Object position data

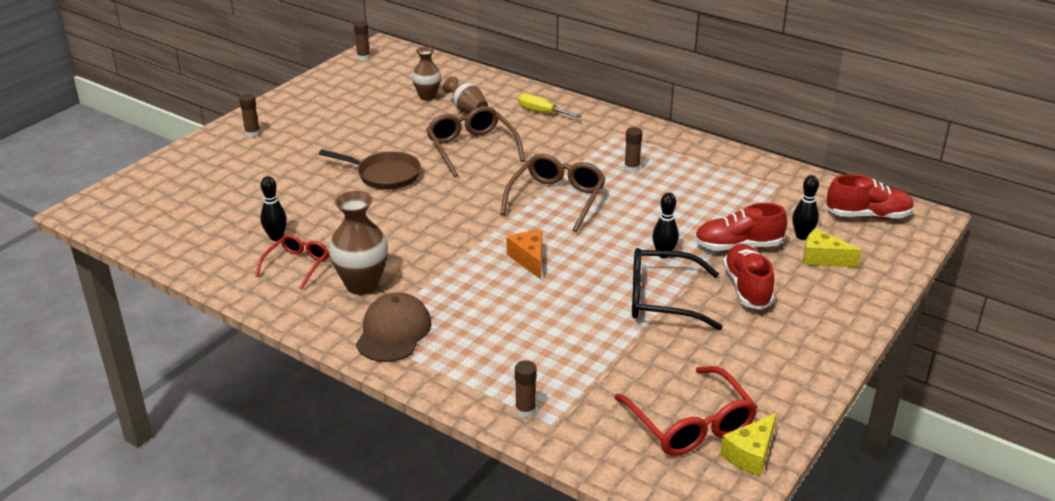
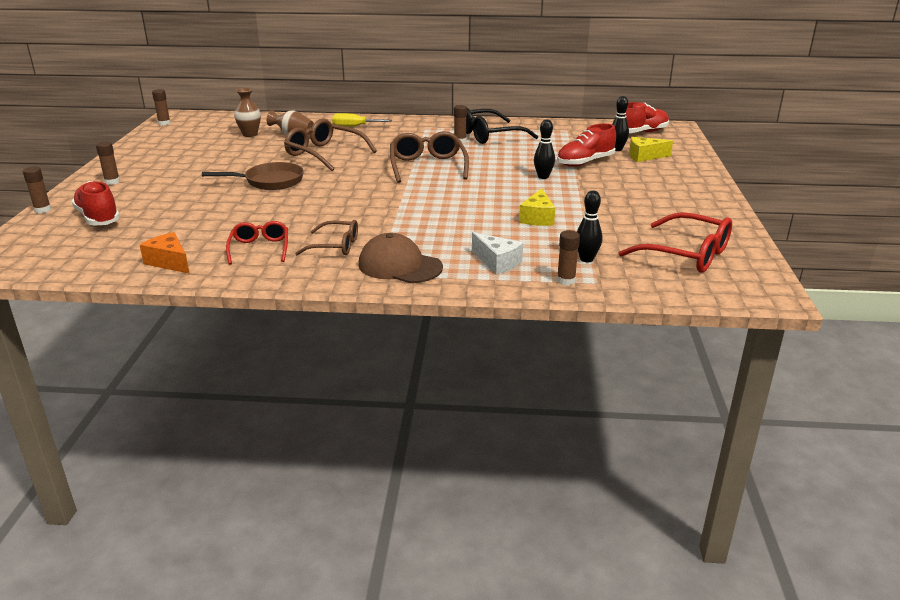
camera: 30 degrees left, 5 degrees down
(172, 155) = (42, 210): none -> brown glue stick
(276, 237) = (217, 237): black bowling pin -> black bowling pin (586, 259)
(362, 285) = (335, 246): brown vase -> brown glasses
(393, 332) = (399, 266): brown cap -> brown cap turned 45 degrees counterclockwise
(485, 361) = (497, 262): none -> white cheese
(529, 259) = (451, 201): orange cheese -> orange cheese (169, 262)
(662, 299) = (575, 198): black glasses -> black glasses (489, 135)
(747, 288) = (620, 180): red shoe -> red shoe (98, 218)
(750, 454) = (745, 258): yellow cheese -> yellow cheese (537, 218)

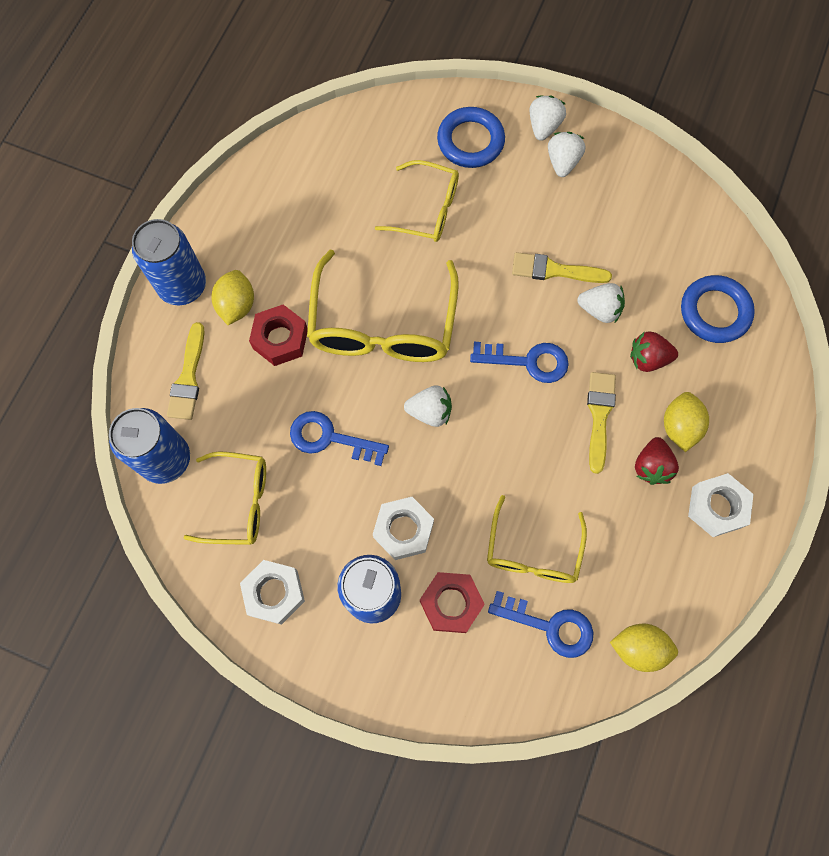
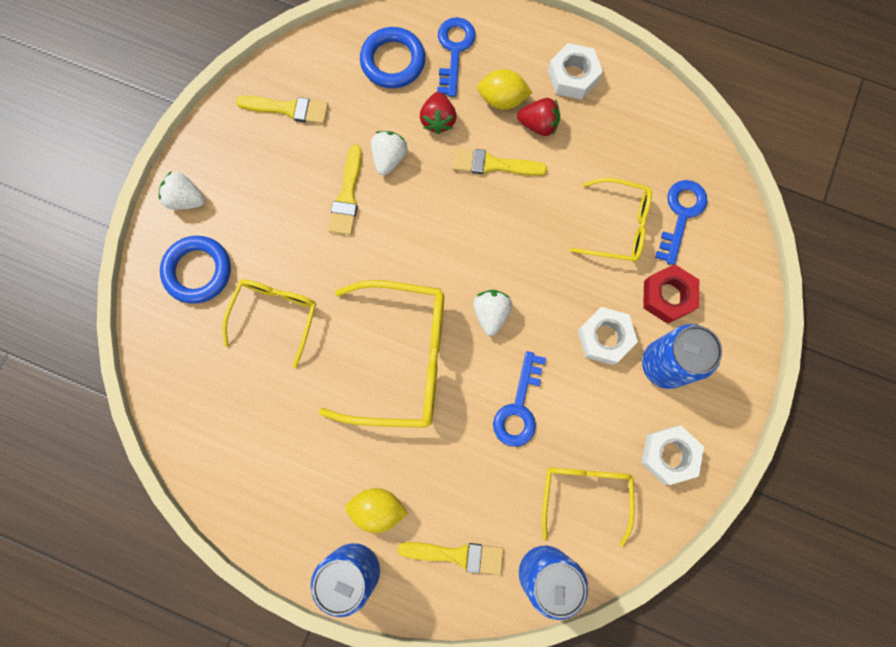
camera: 90 degrees left, 5 degrees up
(280, 339) = (416, 461): red nut -> none
(528, 361) = (440, 223): blue key -> blue key (454, 50)
(562, 162) = (228, 183): white strawberry -> none
(638, 648) = (694, 146): yellow lemon -> none
(648, 212) = (288, 109): none -> yellow brush

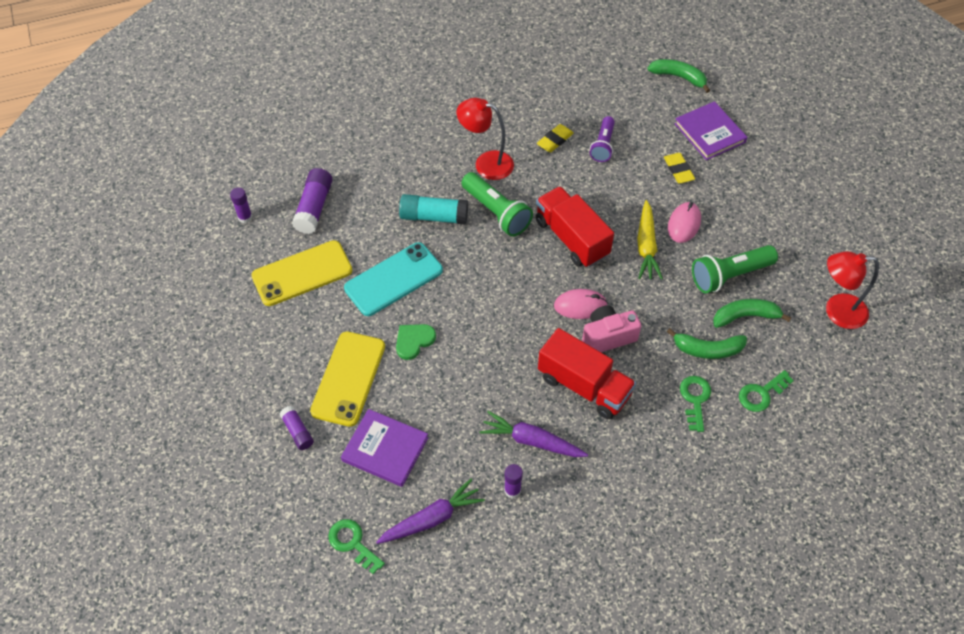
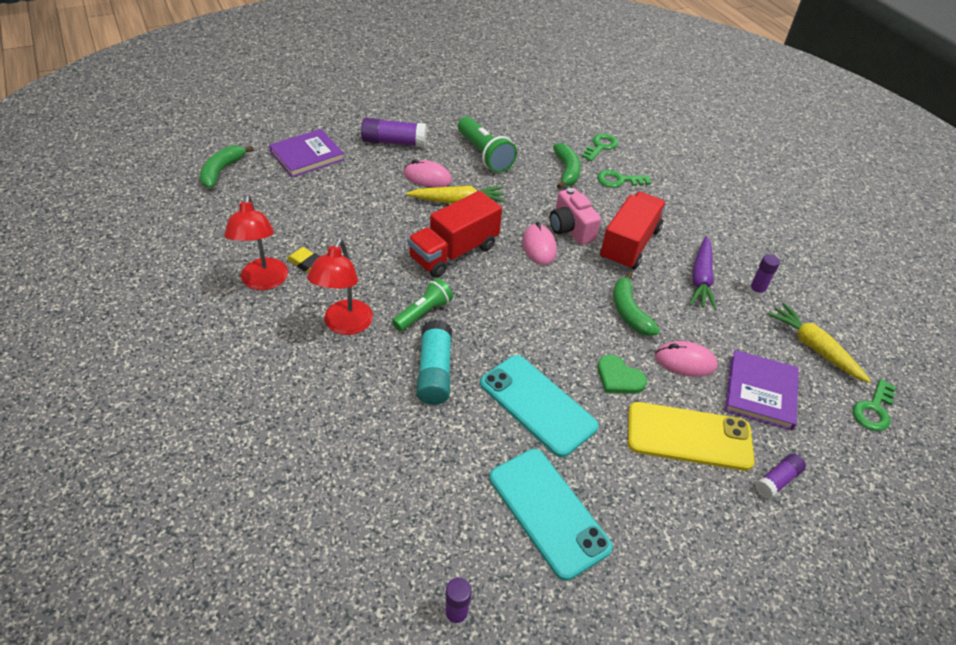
camera: 100 degrees left, 10 degrees down
(302, 273) = (548, 512): yellow phone -> turquoise phone
(314, 207) = (429, 514): purple glue stick -> purple glue stick (394, 142)
(426, 397) = (685, 361): none -> pink mouse
(431, 519) = (814, 348): purple carrot -> yellow carrot
(496, 213) = (423, 313): green flashlight -> green flashlight, size x0.67
(603, 145) = (320, 228): purple flashlight -> none
(678, 170) = (357, 177): yellow eraser -> none
(745, 316) = (526, 149): green banana -> green banana (629, 312)
(761, 394) = (601, 146): green key -> green key turned 105 degrees counterclockwise
(837, 311) = (510, 105): red lamp -> red lamp (263, 282)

Problem requirements
If a line of the records includes the string "black", copy it out.

Task answer
(276, 237) = (217, 237): black bowling pin -> black bowling pin (586, 259)
(662, 299) = (575, 198): black glasses -> black glasses (489, 135)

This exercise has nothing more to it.